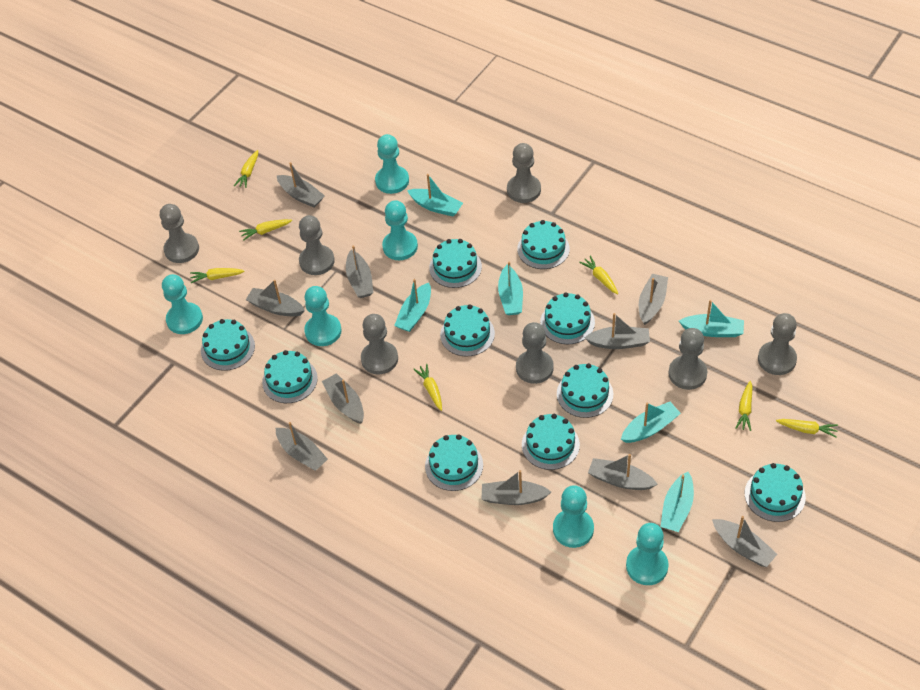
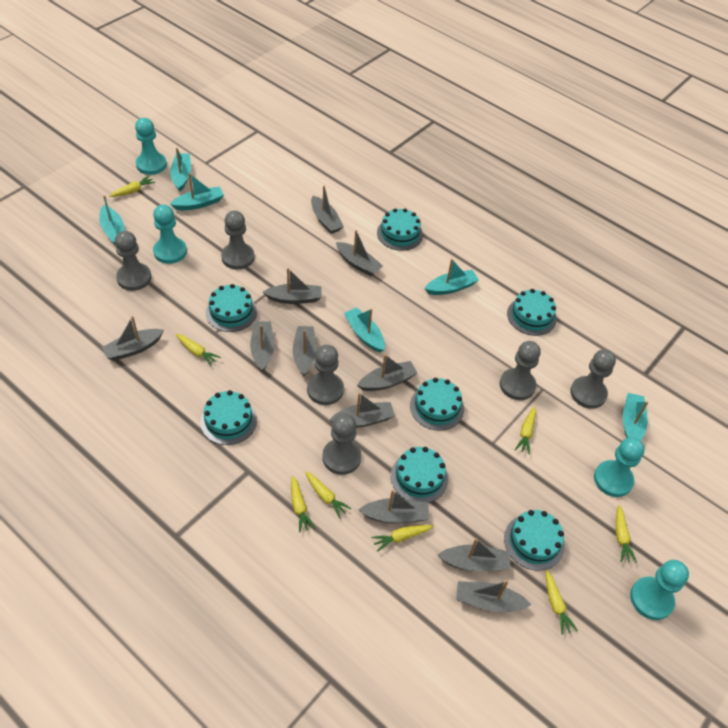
grey boat: 10 -> 11
grey pawn: 7 -> 6
turquoise cake: 10 -> 7
turquoise pawn: 6 -> 4
yellow carrot: 7 -> 8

## [What is needed]
Leave the images aside and retype each line of the listing above exactly.

## [Answer box]
grey boat: 10 -> 11
grey pawn: 7 -> 6
turquoise cake: 10 -> 7
turquoise pawn: 6 -> 4
yellow carrot: 7 -> 8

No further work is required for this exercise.